== Data section
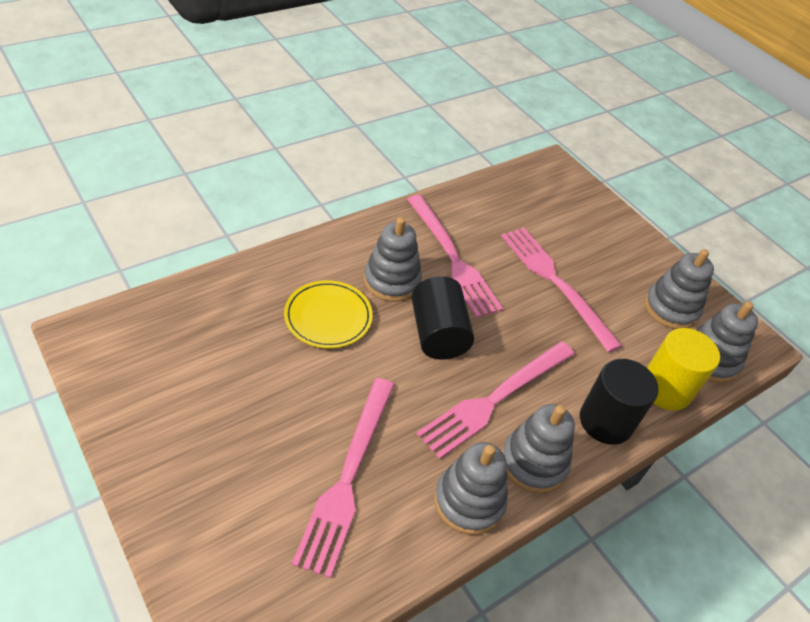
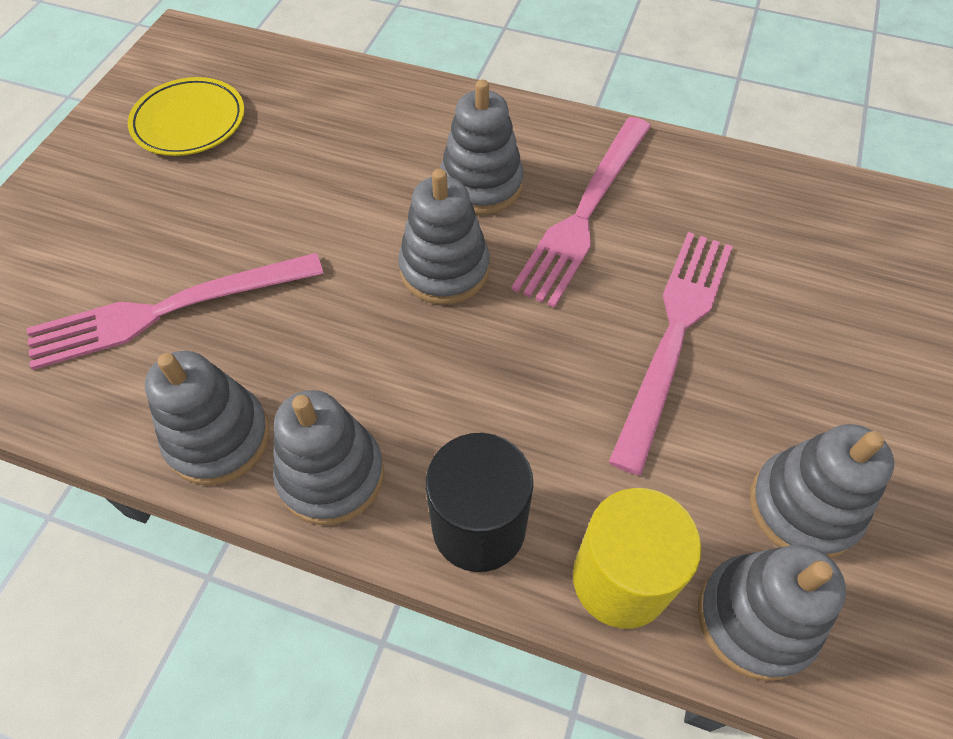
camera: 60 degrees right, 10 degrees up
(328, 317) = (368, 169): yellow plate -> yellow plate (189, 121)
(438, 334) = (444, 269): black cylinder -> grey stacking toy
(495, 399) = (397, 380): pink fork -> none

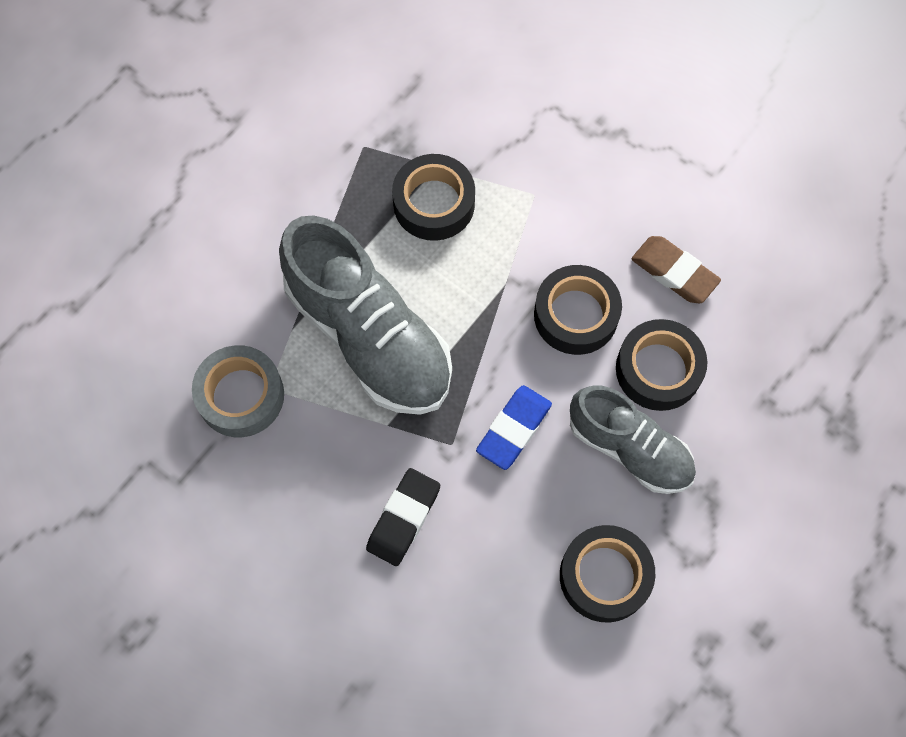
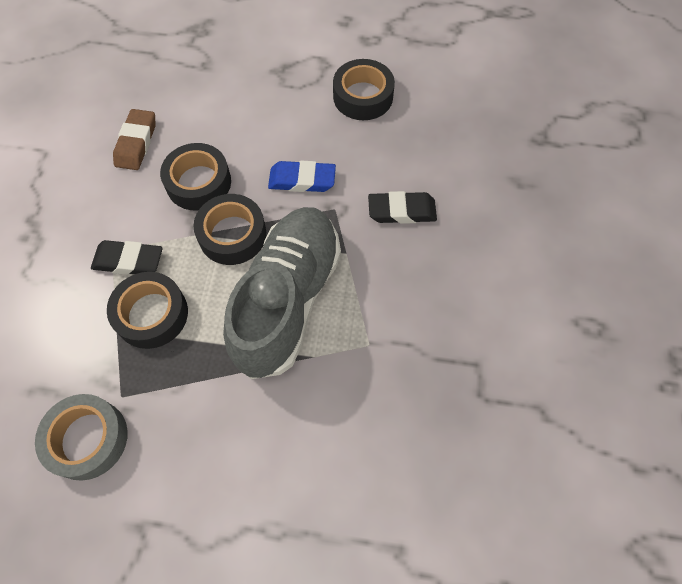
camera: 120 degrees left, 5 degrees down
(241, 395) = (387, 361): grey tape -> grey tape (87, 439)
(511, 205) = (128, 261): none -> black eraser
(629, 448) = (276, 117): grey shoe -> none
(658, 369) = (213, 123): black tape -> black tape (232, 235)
====
Since the pictures are not wanted, repeat only the rest of the material, exactly as given.

▶ _Task response_
camera: 60 degrees right, 10 degrees up
(328, 317) = (368, 169): yellow plate -> yellow plate (189, 121)
(438, 334) = (444, 269): black cylinder -> grey stacking toy
(495, 399) = (397, 380): pink fork -> none

camera: 120 degrees left, 5 degrees down
(241, 395) = (387, 361): grey tape -> grey tape (87, 439)
(511, 205) = (128, 261): none -> black eraser
(629, 448) = (276, 117): grey shoe -> none
(658, 369) = (213, 123): black tape -> black tape (232, 235)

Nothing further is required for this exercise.